WHAT THE TASK REQUIRES :: Give back the full set of entries exactly, keeping each line intact.

EXCERPTED RECORDS ::
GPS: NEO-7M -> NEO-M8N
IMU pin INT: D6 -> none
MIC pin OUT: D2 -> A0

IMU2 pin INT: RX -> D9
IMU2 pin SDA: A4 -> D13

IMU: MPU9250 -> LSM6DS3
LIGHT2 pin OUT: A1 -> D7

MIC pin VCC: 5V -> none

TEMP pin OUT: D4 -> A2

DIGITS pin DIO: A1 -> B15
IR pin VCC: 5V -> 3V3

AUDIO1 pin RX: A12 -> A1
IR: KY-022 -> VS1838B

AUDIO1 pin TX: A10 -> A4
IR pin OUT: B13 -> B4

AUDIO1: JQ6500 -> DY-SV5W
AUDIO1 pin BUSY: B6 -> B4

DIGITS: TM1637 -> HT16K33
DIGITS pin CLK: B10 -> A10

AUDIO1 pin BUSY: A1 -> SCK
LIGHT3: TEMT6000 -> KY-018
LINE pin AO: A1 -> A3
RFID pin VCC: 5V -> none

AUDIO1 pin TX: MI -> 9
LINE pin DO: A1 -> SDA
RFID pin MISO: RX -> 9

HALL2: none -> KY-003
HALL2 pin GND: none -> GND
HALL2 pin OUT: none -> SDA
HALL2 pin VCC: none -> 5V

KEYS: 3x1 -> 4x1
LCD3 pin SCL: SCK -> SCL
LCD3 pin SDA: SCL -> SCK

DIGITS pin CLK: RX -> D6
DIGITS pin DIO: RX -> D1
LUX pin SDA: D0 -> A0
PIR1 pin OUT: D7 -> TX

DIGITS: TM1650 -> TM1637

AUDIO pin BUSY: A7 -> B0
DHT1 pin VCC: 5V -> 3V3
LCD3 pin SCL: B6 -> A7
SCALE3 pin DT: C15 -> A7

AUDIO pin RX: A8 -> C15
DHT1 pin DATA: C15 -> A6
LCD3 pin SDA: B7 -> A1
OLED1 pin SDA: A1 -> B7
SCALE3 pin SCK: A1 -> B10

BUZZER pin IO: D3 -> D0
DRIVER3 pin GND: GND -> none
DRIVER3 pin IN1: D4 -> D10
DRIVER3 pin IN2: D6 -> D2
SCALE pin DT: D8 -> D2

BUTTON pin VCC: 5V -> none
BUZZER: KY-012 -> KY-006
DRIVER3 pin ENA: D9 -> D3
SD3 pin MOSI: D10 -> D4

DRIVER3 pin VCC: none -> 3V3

WRITTEN REPLY ::
GPS: NEO-7M -> NEO-M8N
IMU pin INT: D6 -> none
MIC pin OUT: D2 -> A0

IMU2 pin INT: RX -> D9
IMU2 pin SDA: A4 -> D13

IMU: MPU9250 -> LSM6DS3
LIGHT2 pin OUT: A1 -> D7

MIC pin VCC: 5V -> none

TEMP pin OUT: D4 -> A2

DIGITS pin DIO: A1 -> B15
IR pin VCC: 5V -> 3V3

AUDIO1 pin RX: A12 -> A1
IR: KY-022 -> VS1838B

AUDIO1 pin TX: A10 -> A4
IR pin OUT: B13 -> B4

AUDIO1: JQ6500 -> DY-SV5W
AUDIO1 pin BUSY: B6 -> B4

DIGITS: TM1637 -> HT16K33
DIGITS pin CLK: B10 -> A10

AUDIO1 pin BUSY: A1 -> SCK
LIGHT3: TEMT6000 -> KY-018
LINE pin AO: A1 -> A3
RFID pin VCC: 5V -> none

AUDIO1 pin TX: MI -> 9
LINE pin DO: A1 -> SDA
RFID pin MISO: RX -> 9

HALL2: none -> KY-003
HALL2 pin GND: none -> GND
HALL2 pin OUT: none -> SDA
HALL2 pin VCC: none -> 5V

KEYS: 3x1 -> 4x1
LCD3 pin SCL: SCK -> SCL
LCD3 pin SDA: SCL -> SCK

DIGITS pin CLK: RX -> D6
DIGITS pin DIO: RX -> D1
LUX pin SDA: D0 -> A0
PIR1 pin OUT: D7 -> TX

DIGITS: TM1650 -> TM1637

AUDIO pin BUSY: A7 -> B0
DHT1 pin VCC: 5V -> 3V3
LCD3 pin SCL: B6 -> A7
SCALE3 pin DT: C15 -> A7

AUDIO pin RX: A8 -> C15
DHT1 pin DATA: C15 -> A6
LCD3 pin SDA: B7 -> A1
OLED1 pin SDA: A1 -> B7
SCALE3 pin SCK: A1 -> B10

BUZZER pin IO: D3 -> D0
DRIVER3 pin GND: GND -> none
DRIVER3 pin IN1: D4 -> D10
DRIVER3 pin IN2: D6 -> D2
SCALE pin DT: D8 -> D2

BUTTON pin VCC: 5V -> none
BUZZER: KY-012 -> KY-006
DRIVER3 pin ENA: D9 -> D3
SD3 pin MOSI: D10 -> D4

DRIVER3 pin VCC: none -> 3V3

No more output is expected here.